◆ Task goal:
Say how many lines below have "COIL" in them, giving the number alone.

----------

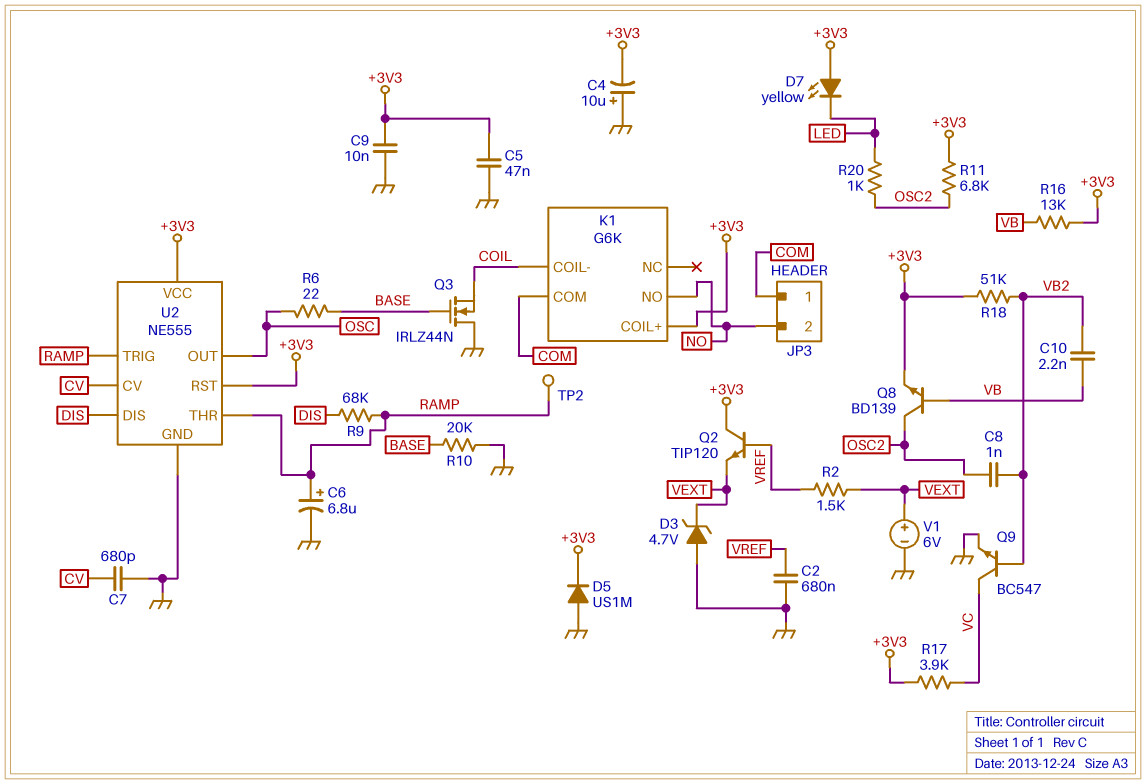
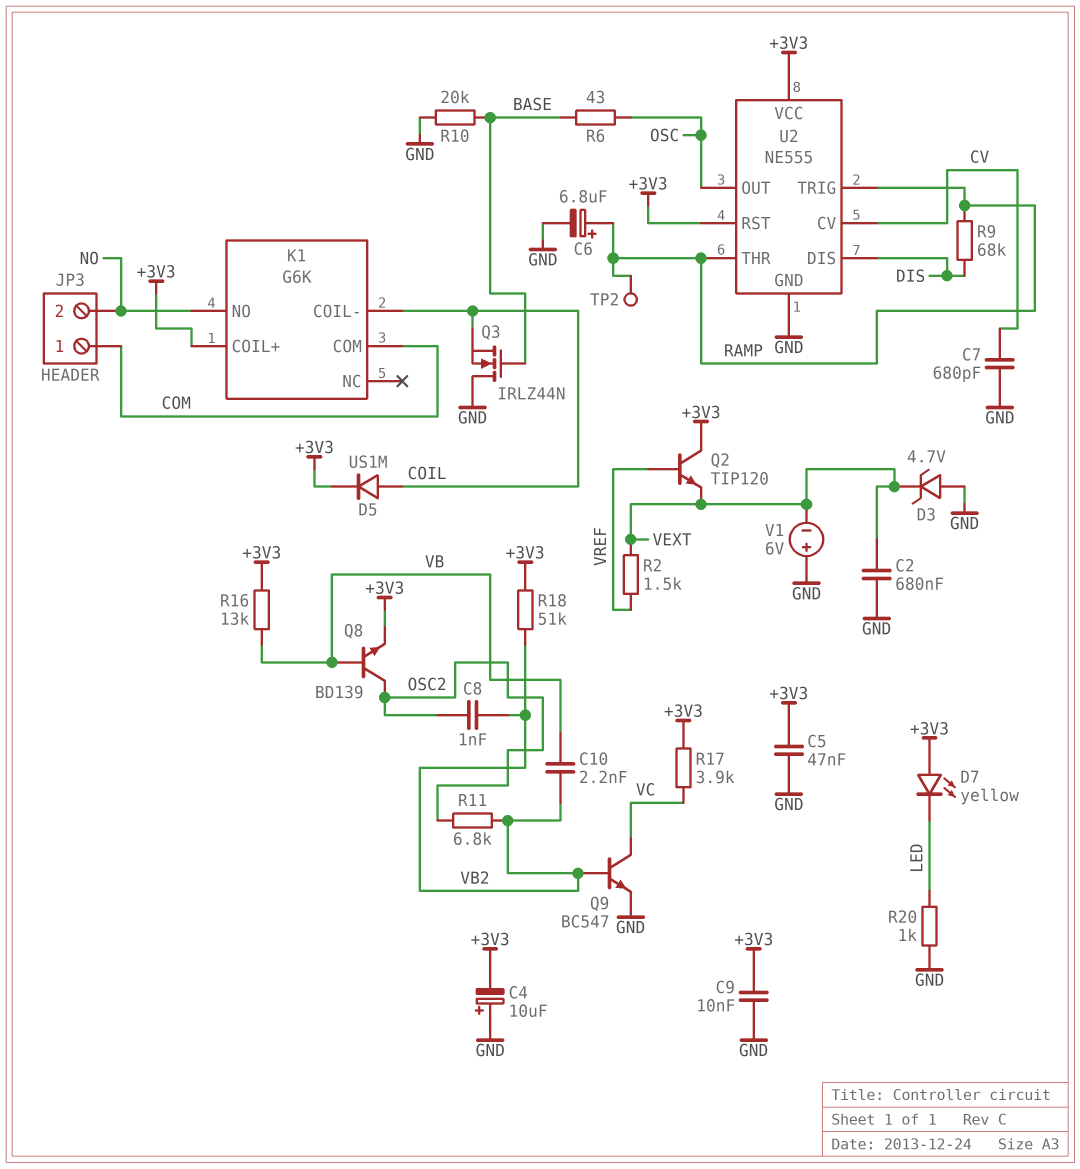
C2: 680nF (GND, VREF) -> 680nF (GND, VEXT)
D5: diode US1M (A GND, K +3V3) -> diode US1M (A COIL, K +3V3)
R6: 22 (BASE, OSC) -> 43 (BASE, OSC)
R11: 6.8k (+3V3, OSC2) -> 6.8k (OSC2, VB2)
R20: 1k (LED, OSC2) -> 1k (GND, LED)
V1: 6V (plus VEXT, minus GND) -> 6V (plus GND, minus VEXT)

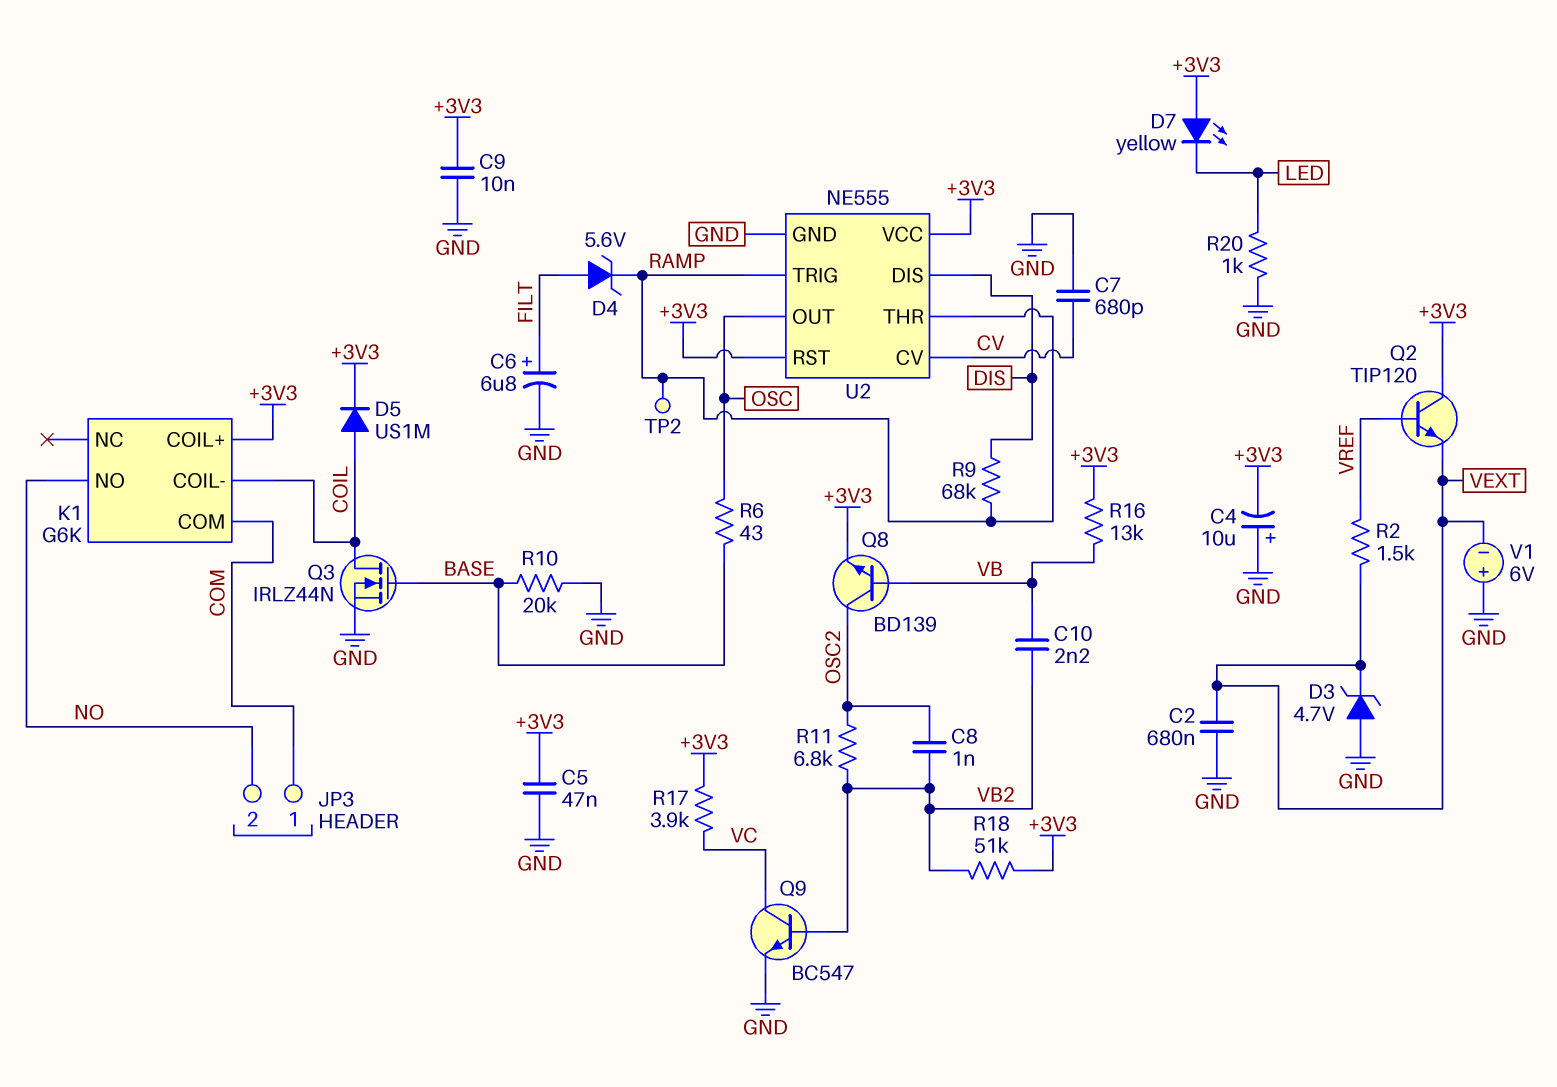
C6: 6.8uF (plus RAMP, minus GND) -> 6.8uF (plus FILT, minus GND)
D4: none -> zener 5.6V (A FILT, K RAMP)
Q3: NMOS IRLZ44N (G BASE, D GND, S COIL) -> NMOS IRLZ44N (G BASE, D COIL, S GND)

----------

◆ Result:
2